Information shown section start

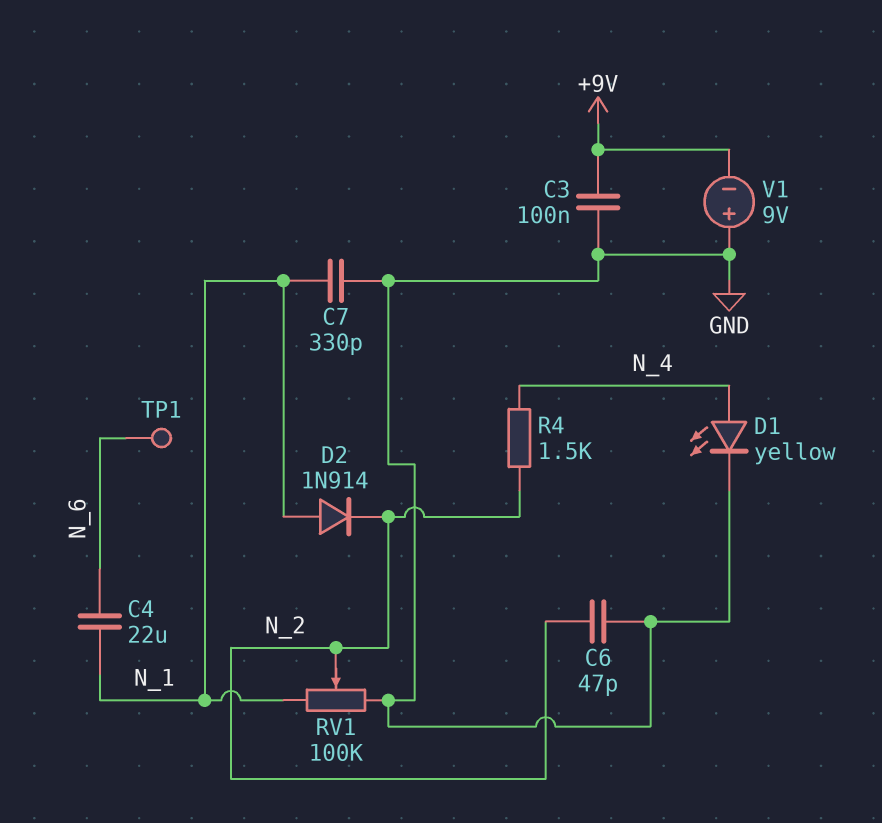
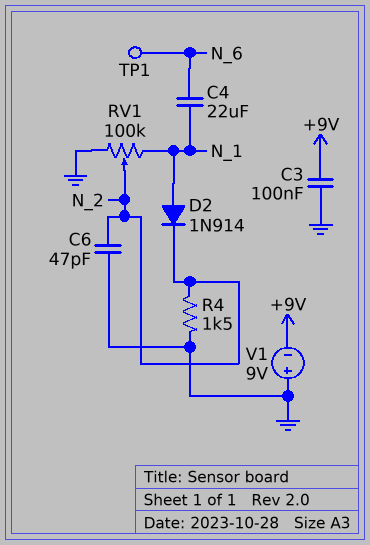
C7: 330pF (GND, N_1) -> none
D1: LED yellow (A N_4, K GND) -> none
R4: 1.5k (N_2, N_4) -> 1.5k (GND, N_2)

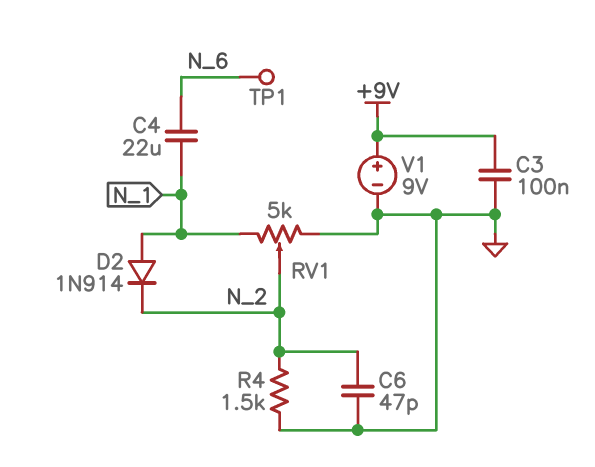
RV1: 100k (GND, N_1, wiper N_2) -> 5k (GND, N_1, wiper N_2)
V1: 9V (plus GND, minus +9V) -> 9V (plus +9V, minus GND)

Information shown section end

> **Task goal**: Give the count of lines in the data that contain the word "none", and write nothing besides it.

> **Response to the exercise**: 2